_TASK TO COMPLETE_. Transcribe the entries that follow, every word as written, and drop the pictures.

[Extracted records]

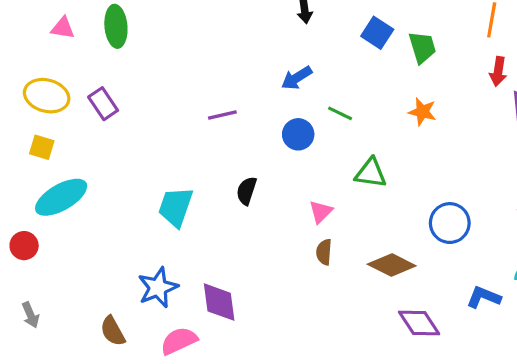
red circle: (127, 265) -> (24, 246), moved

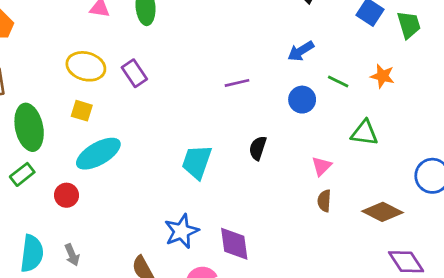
orange star: (422, 112) -> (382, 76), moved

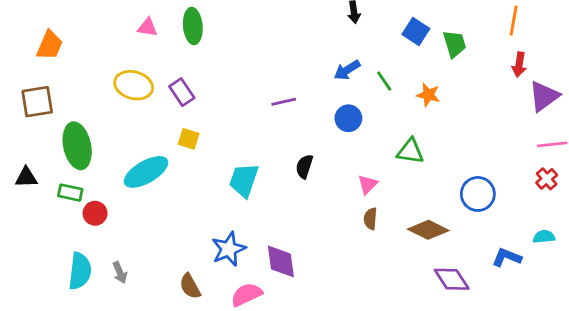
green line: (338, 82) -> (384, 81), moved, turned 30
yellow square: (82, 111) -> (189, 139), moved
green rectangle: (22, 174) -> (70, 193), turned 50
red circle: (67, 195) -> (95, 213), moved

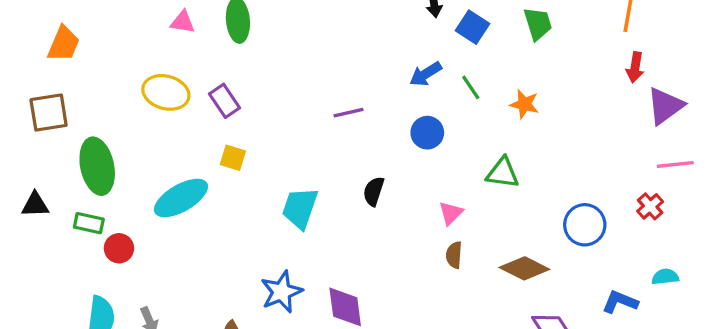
blue square: (416, 31) -> (473, 27), moved
green trapezoid: (454, 44) -> (538, 24), moved
red cross: (547, 179) -> (650, 206), moved

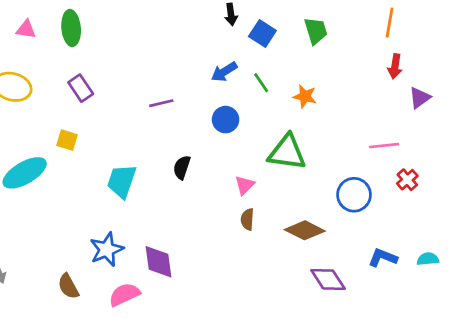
purple rectangle: (225, 101) -> (81, 88), moved
purple triangle: (665, 106) -> (420, 98), size x0.7
pink line: (675, 164) -> (384, 146), moved
green triangle: (503, 173) -> (287, 152), size x1.4
cyan semicircle: (665, 277) -> (428, 259), moved

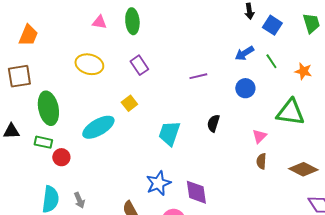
yellow square: (67, 140) -> (129, 103), turned 35

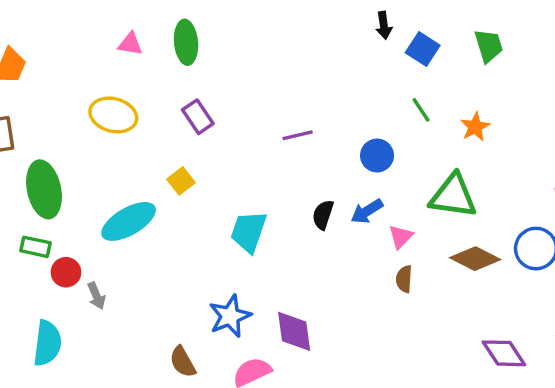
blue arrow: (244, 53) -> (367, 211), moved
orange star: (303, 71) -> (475, 127), turned 30
brown diamond: (303, 169) -> (475, 259), moved
gray arrow: (79, 200) -> (96, 296), moved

_EXERCISE OUTPUT_.
red circle: (127, 265) -> (24, 246), moved

orange star: (422, 112) -> (382, 76), moved

green line: (338, 82) -> (384, 81), moved, turned 30
yellow square: (82, 111) -> (189, 139), moved
green rectangle: (22, 174) -> (70, 193), turned 50
red circle: (67, 195) -> (95, 213), moved

blue square: (416, 31) -> (473, 27), moved
green trapezoid: (454, 44) -> (538, 24), moved
red cross: (547, 179) -> (650, 206), moved

purple rectangle: (225, 101) -> (81, 88), moved
purple triangle: (665, 106) -> (420, 98), size x0.7
pink line: (675, 164) -> (384, 146), moved
green triangle: (503, 173) -> (287, 152), size x1.4
cyan semicircle: (665, 277) -> (428, 259), moved

yellow square: (67, 140) -> (129, 103), turned 35

blue arrow: (244, 53) -> (367, 211), moved
orange star: (303, 71) -> (475, 127), turned 30
brown diamond: (303, 169) -> (475, 259), moved
gray arrow: (79, 200) -> (96, 296), moved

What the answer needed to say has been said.